▸ **To do**:
Once the line holding "grey egg [163,491,256,594]" is found, output it and all remaining lines of the data exactly, with every picture left out.

---------- Record excerpts ----------

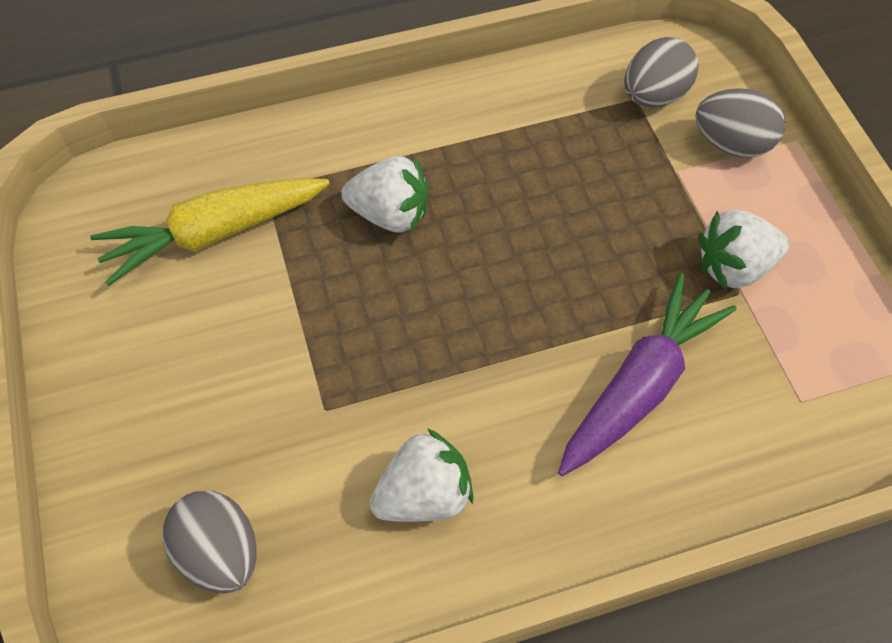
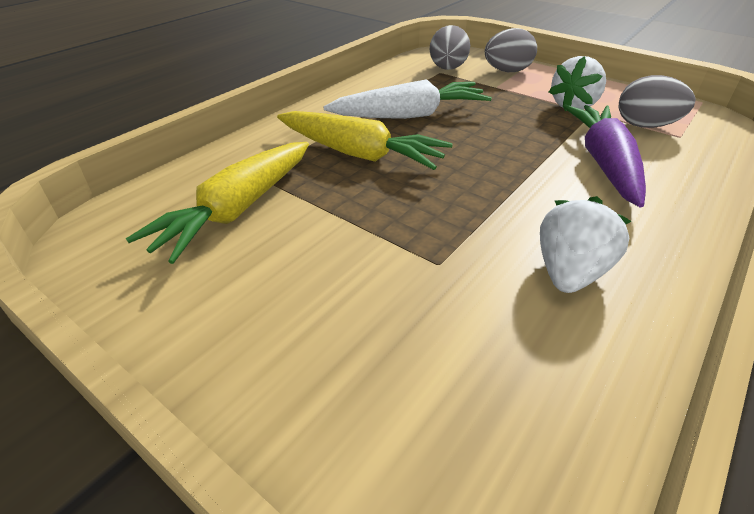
camera: 35 degrees left, 20 degrees down
grey egg [163,491,256,594] -> grey egg moved to [619,75,695,128]
white strawberry [341,156,428,233] -> yellow carrot [277,111,453,170]
none -> white carrot [323,79,492,119]

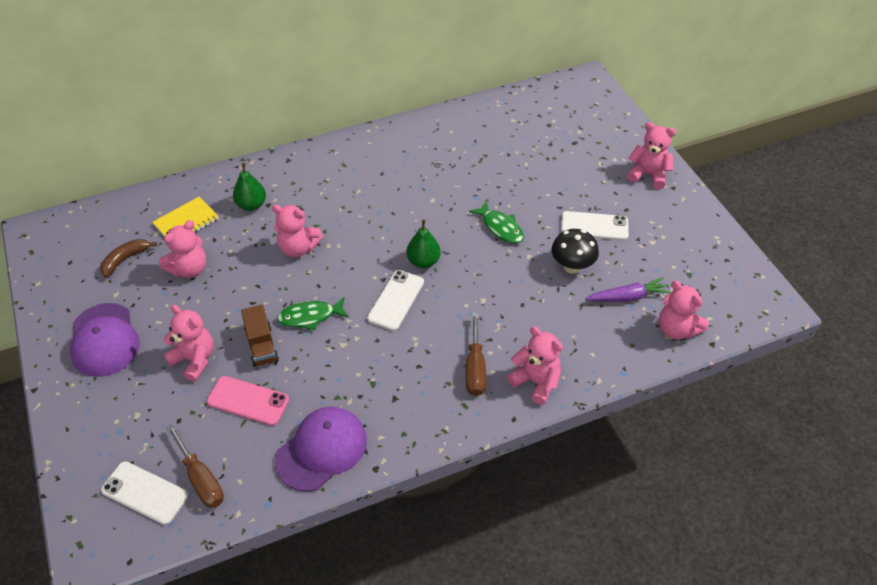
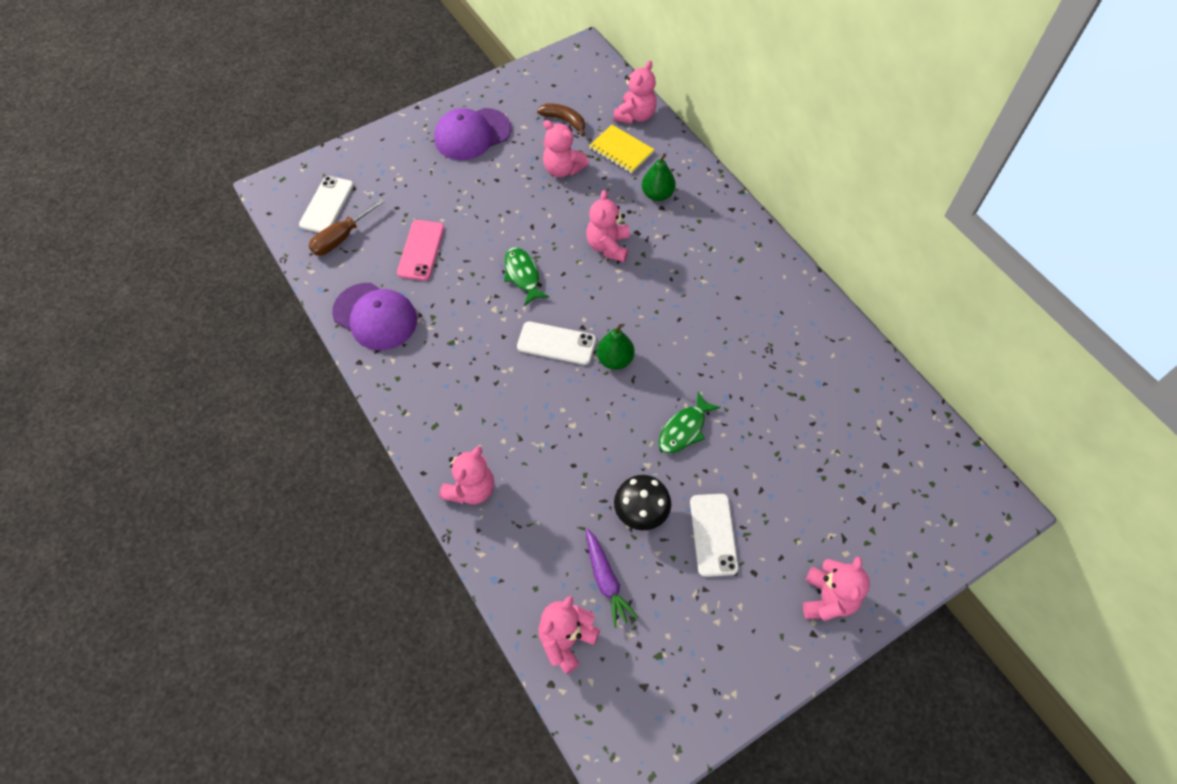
camera: 80 degrees right, 10 degrees up
pink teddy bear [163,305,214,382] -> pink teddy bear moved to [613,61,657,124]
brown truck [241,304,279,367] -> none
brown screwdriver [466,313,486,396] -> none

----------

▸ **Answer to this task**:
grey egg [163,491,256,594] -> grey egg moved to [619,75,695,128]
white strawberry [341,156,428,233] -> yellow carrot [277,111,453,170]
none -> white carrot [323,79,492,119]

camera: 80 degrees right, 10 degrees up
pink teddy bear [163,305,214,382] -> pink teddy bear moved to [613,61,657,124]
brown truck [241,304,279,367] -> none
brown screwdriver [466,313,486,396] -> none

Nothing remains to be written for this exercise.